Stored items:
****************************************
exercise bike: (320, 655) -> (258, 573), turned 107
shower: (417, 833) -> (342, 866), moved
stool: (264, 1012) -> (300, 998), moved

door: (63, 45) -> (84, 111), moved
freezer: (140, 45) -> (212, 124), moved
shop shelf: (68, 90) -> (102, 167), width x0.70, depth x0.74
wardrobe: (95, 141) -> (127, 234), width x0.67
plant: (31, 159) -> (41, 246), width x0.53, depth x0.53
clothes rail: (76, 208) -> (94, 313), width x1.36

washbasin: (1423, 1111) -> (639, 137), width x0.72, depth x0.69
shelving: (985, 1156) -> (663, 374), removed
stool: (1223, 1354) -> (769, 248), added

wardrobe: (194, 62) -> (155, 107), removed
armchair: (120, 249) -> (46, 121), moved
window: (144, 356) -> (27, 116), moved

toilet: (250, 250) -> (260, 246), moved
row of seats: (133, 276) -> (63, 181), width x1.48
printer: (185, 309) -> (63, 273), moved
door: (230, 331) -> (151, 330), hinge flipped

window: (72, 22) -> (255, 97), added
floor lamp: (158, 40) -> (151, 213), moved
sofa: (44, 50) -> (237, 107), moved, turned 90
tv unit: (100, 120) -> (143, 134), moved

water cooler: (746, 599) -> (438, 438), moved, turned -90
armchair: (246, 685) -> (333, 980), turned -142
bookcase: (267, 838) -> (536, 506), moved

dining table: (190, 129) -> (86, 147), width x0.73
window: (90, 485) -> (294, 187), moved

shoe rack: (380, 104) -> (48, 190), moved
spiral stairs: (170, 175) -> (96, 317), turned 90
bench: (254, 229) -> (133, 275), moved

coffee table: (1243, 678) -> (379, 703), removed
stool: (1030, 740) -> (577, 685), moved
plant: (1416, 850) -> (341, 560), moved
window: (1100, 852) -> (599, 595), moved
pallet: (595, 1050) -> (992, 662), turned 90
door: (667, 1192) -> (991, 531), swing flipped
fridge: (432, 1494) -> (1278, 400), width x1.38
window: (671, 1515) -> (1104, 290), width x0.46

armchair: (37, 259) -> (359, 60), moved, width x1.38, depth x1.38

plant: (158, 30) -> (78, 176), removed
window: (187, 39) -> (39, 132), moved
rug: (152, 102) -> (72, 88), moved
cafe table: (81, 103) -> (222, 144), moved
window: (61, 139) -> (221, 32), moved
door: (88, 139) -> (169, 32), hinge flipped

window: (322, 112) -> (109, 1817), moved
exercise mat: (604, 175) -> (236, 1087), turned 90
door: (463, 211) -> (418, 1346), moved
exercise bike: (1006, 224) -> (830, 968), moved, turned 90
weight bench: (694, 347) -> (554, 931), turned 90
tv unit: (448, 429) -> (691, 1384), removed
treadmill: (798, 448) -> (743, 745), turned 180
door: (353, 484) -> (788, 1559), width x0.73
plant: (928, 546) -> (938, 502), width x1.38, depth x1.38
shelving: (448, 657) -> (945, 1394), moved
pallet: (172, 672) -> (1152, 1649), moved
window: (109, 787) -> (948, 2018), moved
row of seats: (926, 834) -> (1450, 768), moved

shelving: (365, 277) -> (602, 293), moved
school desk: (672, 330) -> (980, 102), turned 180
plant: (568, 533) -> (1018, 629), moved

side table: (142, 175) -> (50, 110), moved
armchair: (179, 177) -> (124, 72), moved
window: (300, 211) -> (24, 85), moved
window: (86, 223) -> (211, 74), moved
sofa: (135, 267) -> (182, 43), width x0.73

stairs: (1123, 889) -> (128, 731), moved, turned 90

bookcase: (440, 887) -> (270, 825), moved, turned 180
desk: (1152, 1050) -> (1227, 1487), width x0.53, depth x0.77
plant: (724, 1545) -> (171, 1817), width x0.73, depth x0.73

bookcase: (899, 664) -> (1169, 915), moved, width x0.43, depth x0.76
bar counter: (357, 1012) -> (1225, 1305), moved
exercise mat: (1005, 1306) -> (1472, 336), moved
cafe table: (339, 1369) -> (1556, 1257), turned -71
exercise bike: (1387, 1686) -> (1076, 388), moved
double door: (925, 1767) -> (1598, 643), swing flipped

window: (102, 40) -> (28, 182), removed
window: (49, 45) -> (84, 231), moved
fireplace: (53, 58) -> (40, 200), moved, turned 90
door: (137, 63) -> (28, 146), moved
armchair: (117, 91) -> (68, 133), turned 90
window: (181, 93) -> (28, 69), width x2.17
****************************************
Task requirements ::
The word is "depth". Copy every line above where it appears.

Solution for this problem ::
shop shelf: (68, 90) -> (102, 167), width x0.70, depth x0.74
plant: (31, 159) -> (41, 246), width x0.53, depth x0.53
washbasin: (1423, 1111) -> (639, 137), width x0.72, depth x0.69
armchair: (37, 259) -> (359, 60), moved, width x1.38, depth x1.38
plant: (928, 546) -> (938, 502), width x1.38, depth x1.38
desk: (1152, 1050) -> (1227, 1487), width x0.53, depth x0.77
plant: (724, 1545) -> (171, 1817), width x0.73, depth x0.73
bookcase: (899, 664) -> (1169, 915), moved, width x0.43, depth x0.76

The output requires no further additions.